*Work task:* Find "J1 pin 1: SIG27 -> VDD" in the records that follow; print that line and each subsequent line through the last one, verbatim and with nothing added.

■ ■ ■ ■ ■

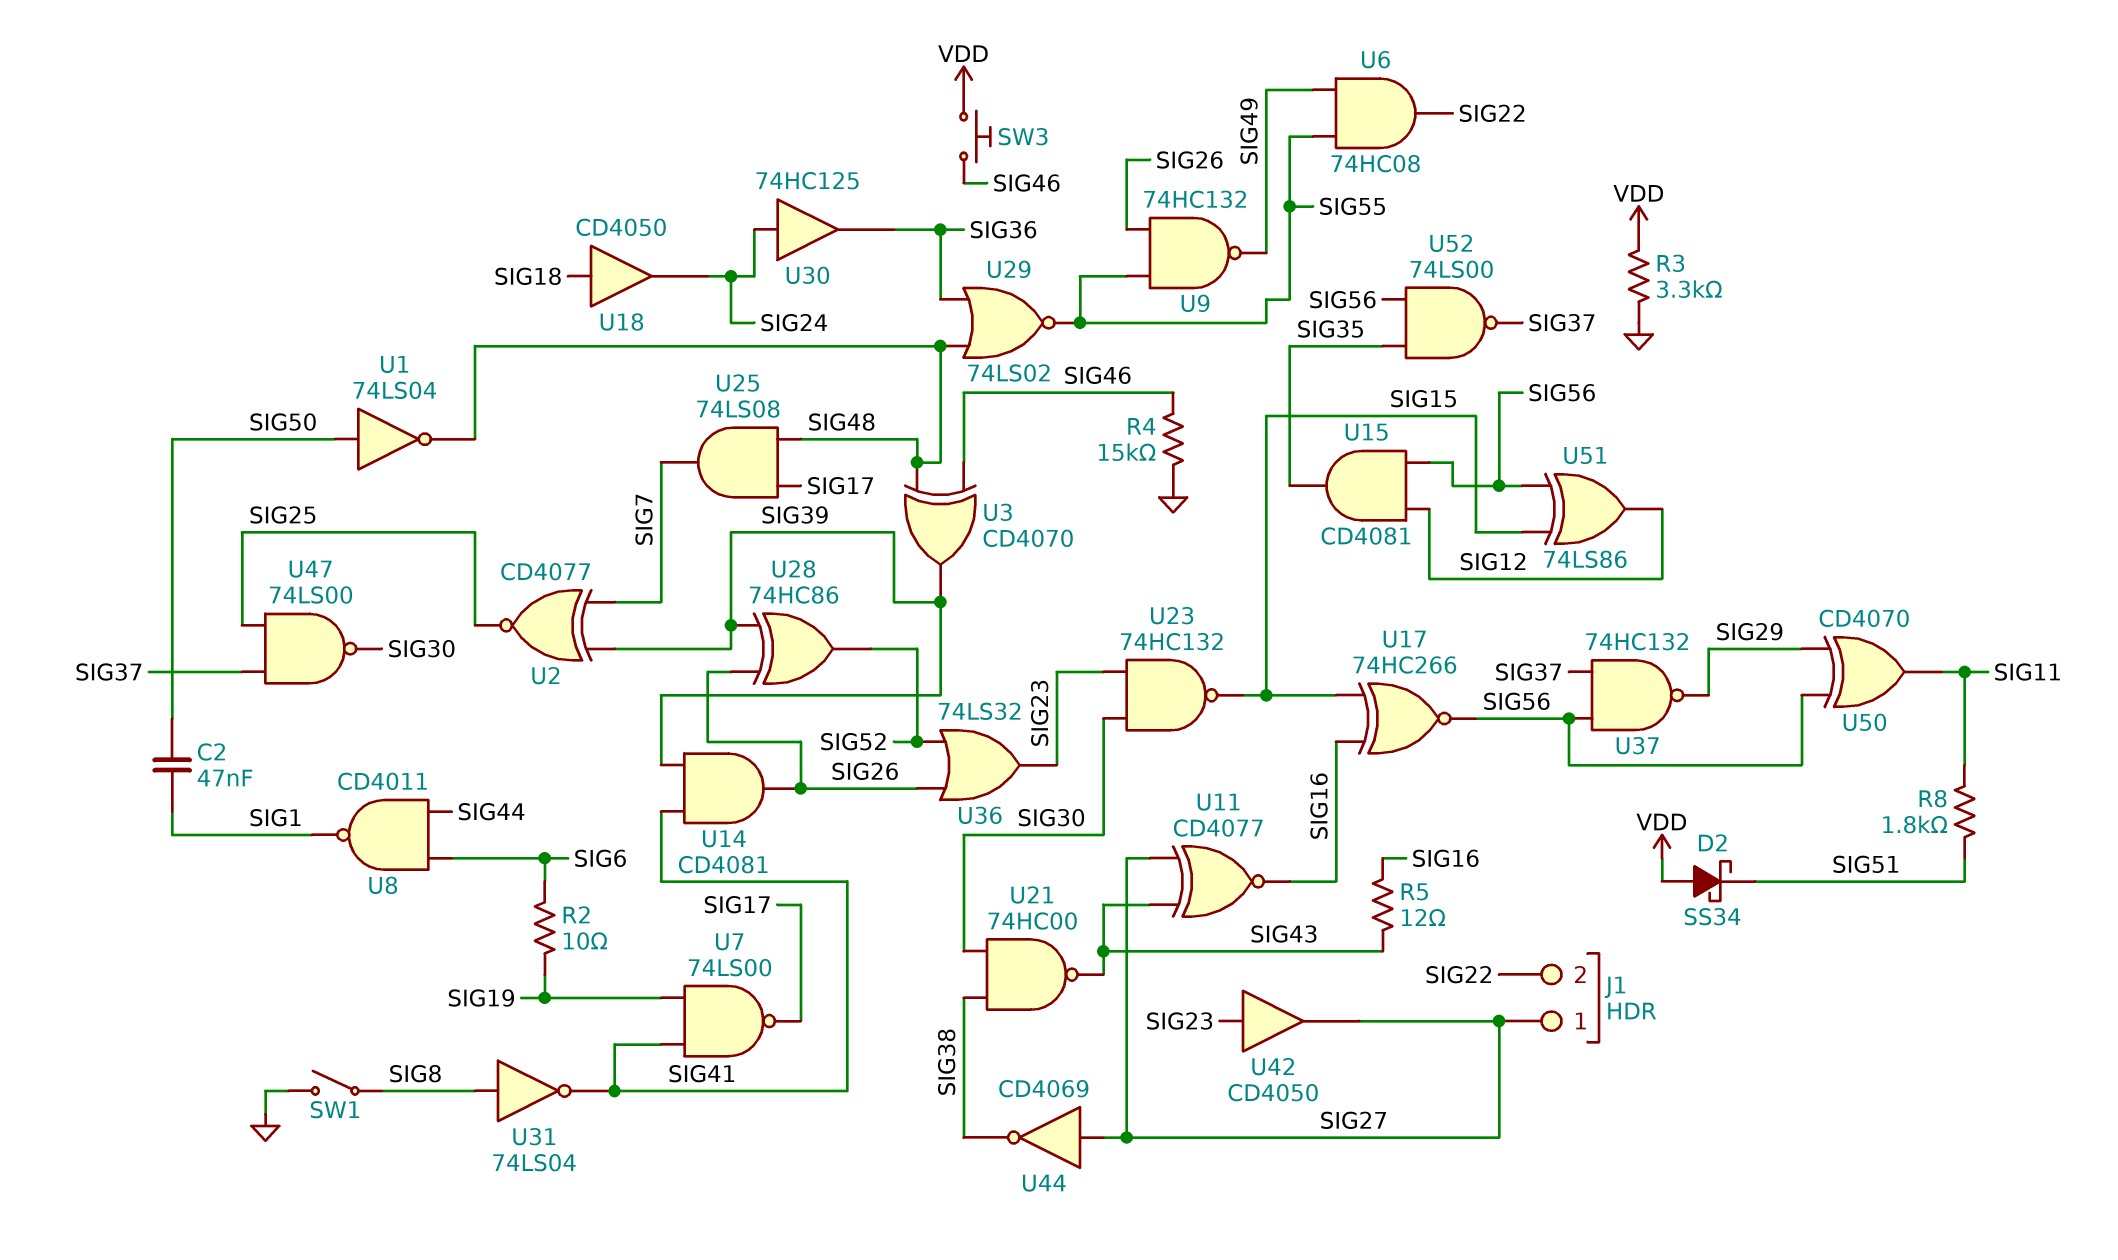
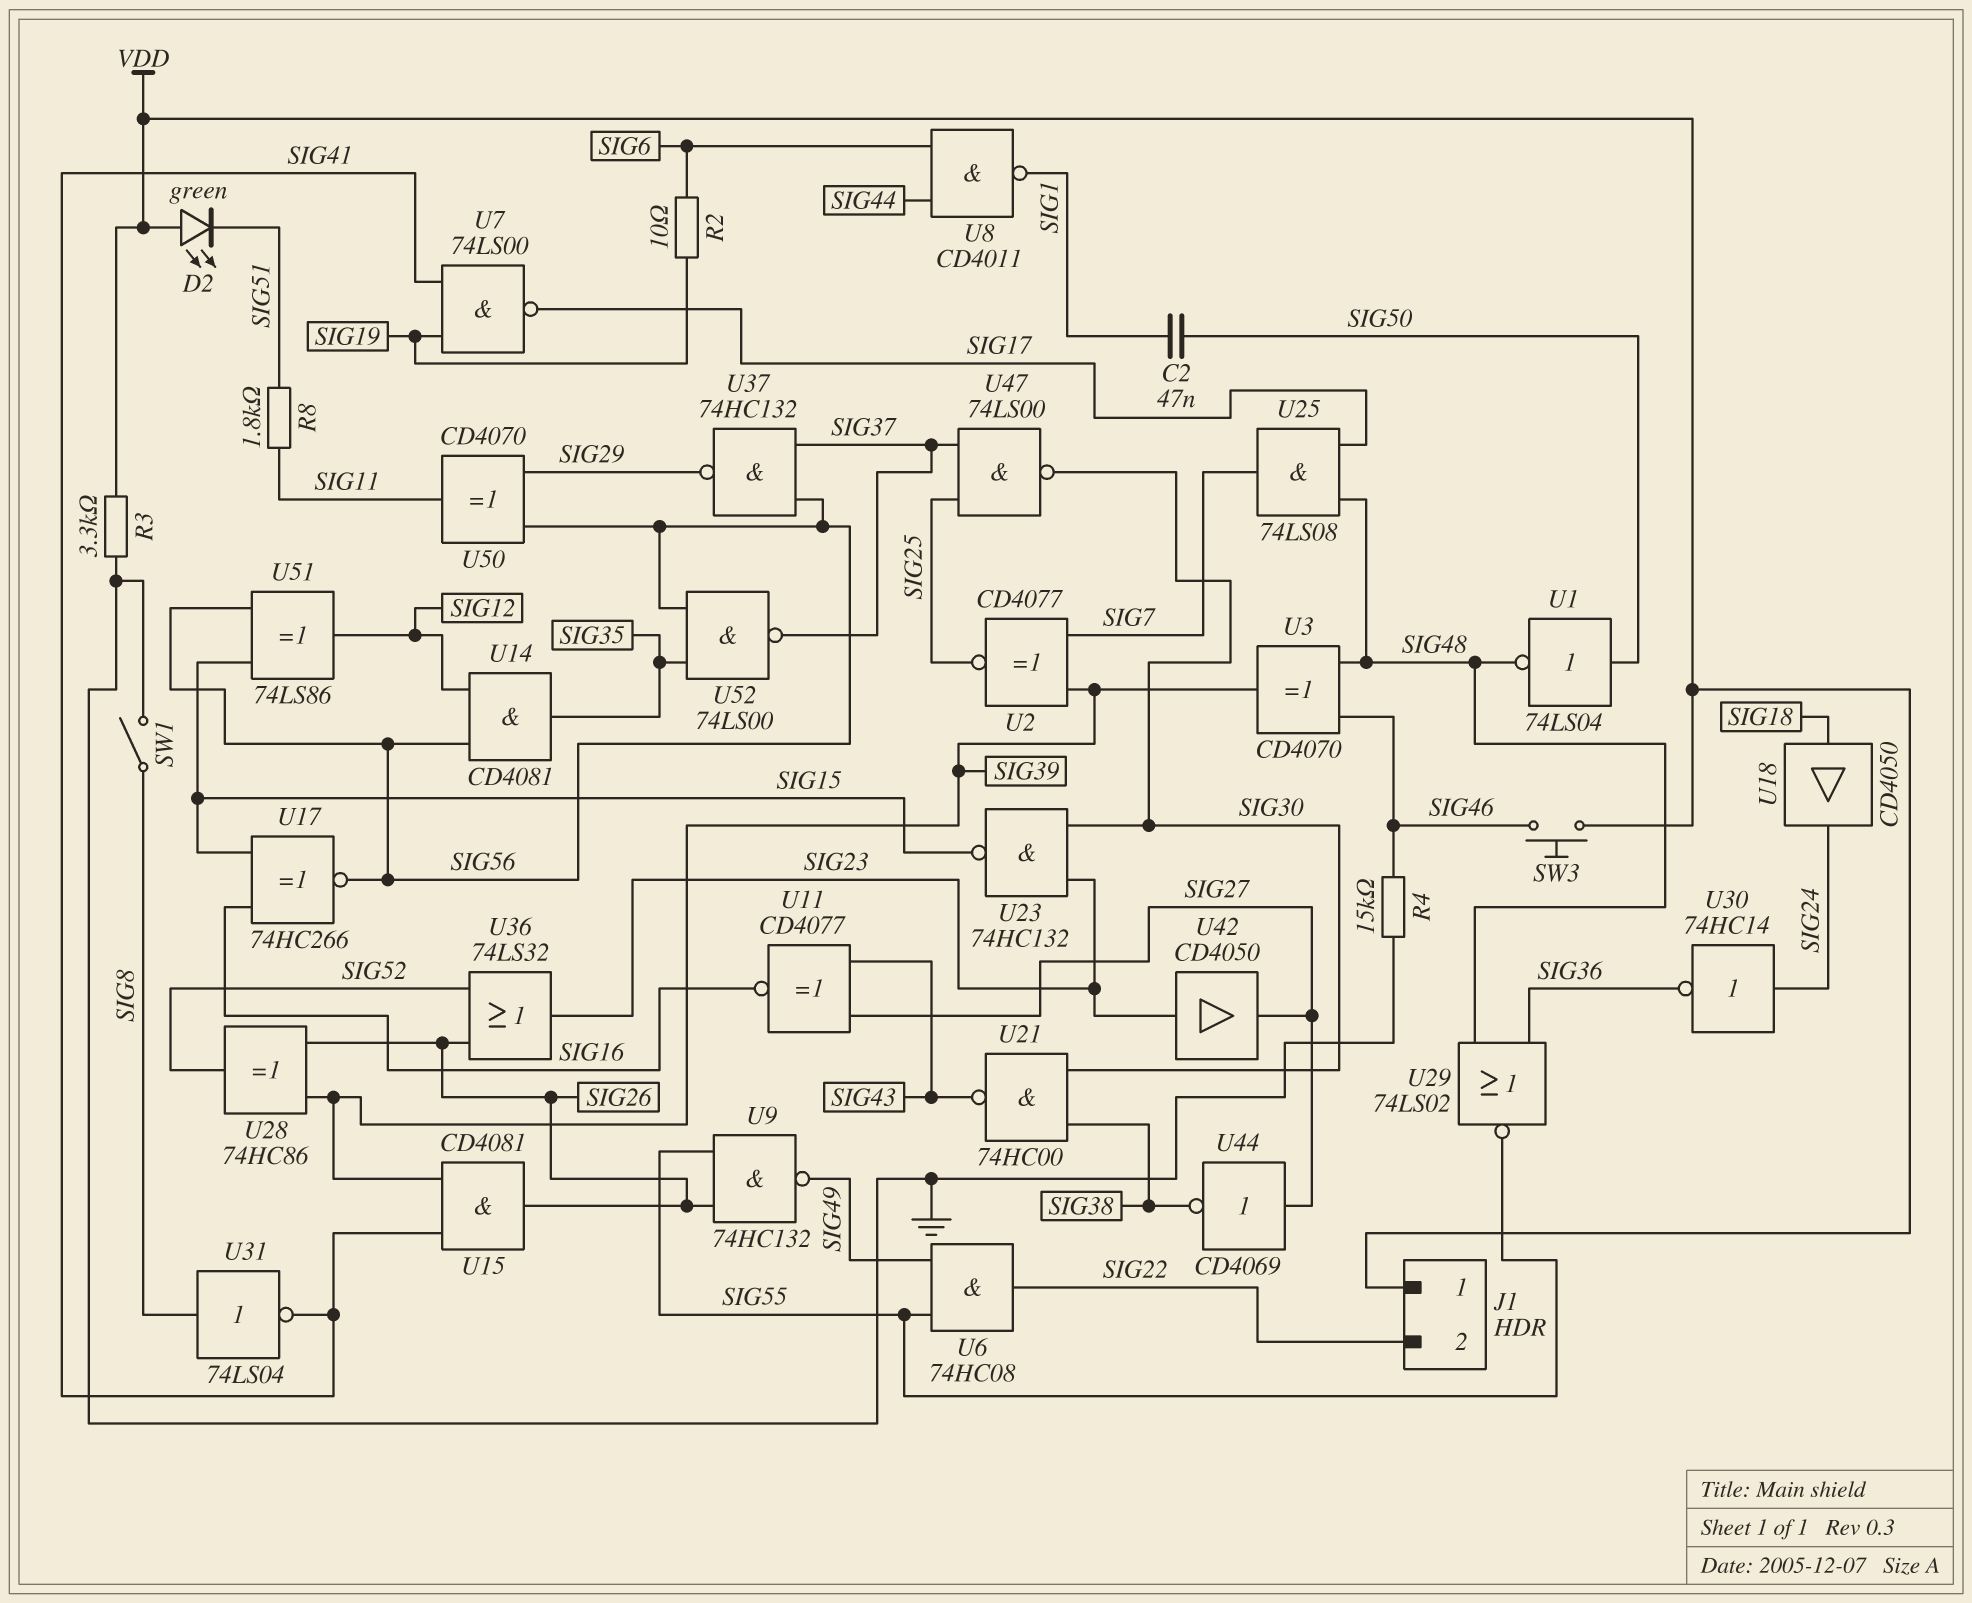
D2: schottky SS34 (A VDD, K SIG51) -> LED green (A VDD, K SIG51)
J1 pin 1: SIG27 -> VDD
R5: 12 (SIG16, SIG43) -> none
U14: AND CD4081 (in SIG39, in SIG41, out SIG26) -> AND CD4081 (in SIG12, in SIG56, out SIG35)
U15: AND CD4081 (in SIG12, in SIG56, out SIG35) -> AND CD4081 (in SIG39, in SIG41, out SIG26)
U30: buffer 74HC125 (in SIG24, out SIG36) -> NOT 74HC14 (in SIG24, out SIG36)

■ ■ ■ ■ ■

*Output for this task:*
J1 pin 1: SIG27 -> VDD
R5: 12 (SIG16, SIG43) -> none
U14: AND CD4081 (in SIG39, in SIG41, out SIG26) -> AND CD4081 (in SIG12, in SIG56, out SIG35)
U15: AND CD4081 (in SIG12, in SIG56, out SIG35) -> AND CD4081 (in SIG39, in SIG41, out SIG26)
U30: buffer 74HC125 (in SIG24, out SIG36) -> NOT 74HC14 (in SIG24, out SIG36)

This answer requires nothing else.